In how many lines of the data below does the word "minus" appear? Reply with the number and nothing more.

______

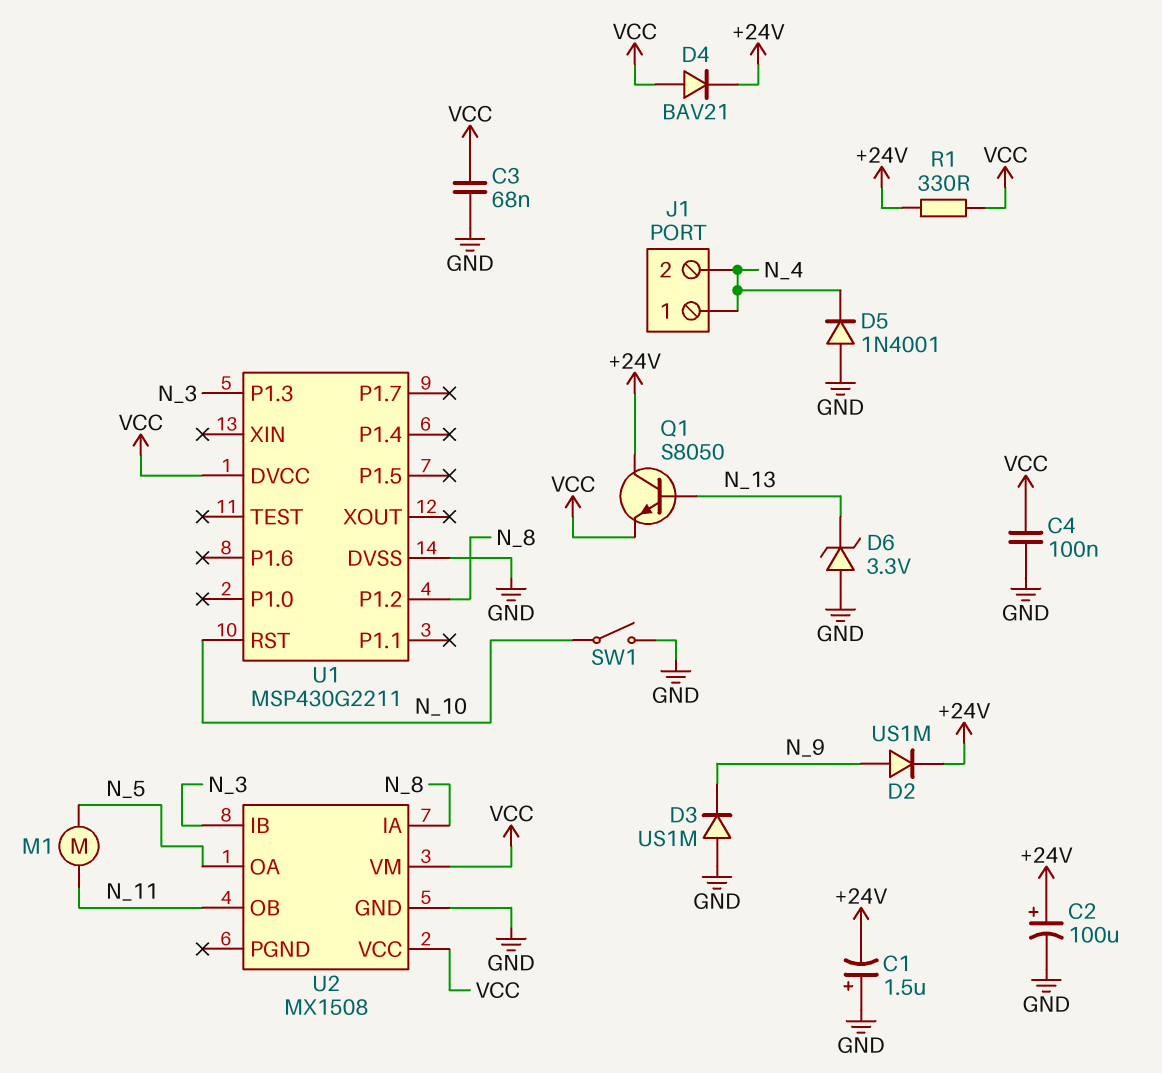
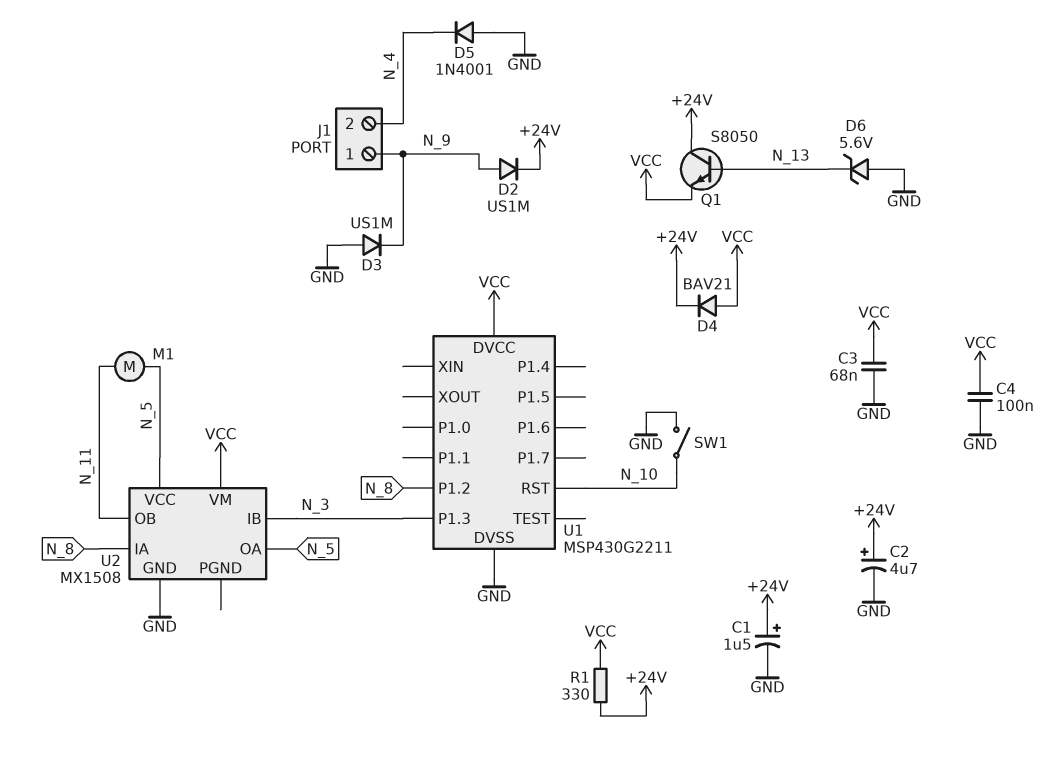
C1: 1.5uF (plus GND, minus +24V) -> 1.5uF (plus +24V, minus GND)
C2: 100uF (plus +24V, minus GND) -> 4.7uF (plus +24V, minus GND)
D6: zener 3.3V (A GND, K N_13) -> zener 5.6V (A GND, K N_13)
J1 pin 1: N_4 -> N_9
U2 pin VCC: VCC -> N_5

______

Reply to the task: 2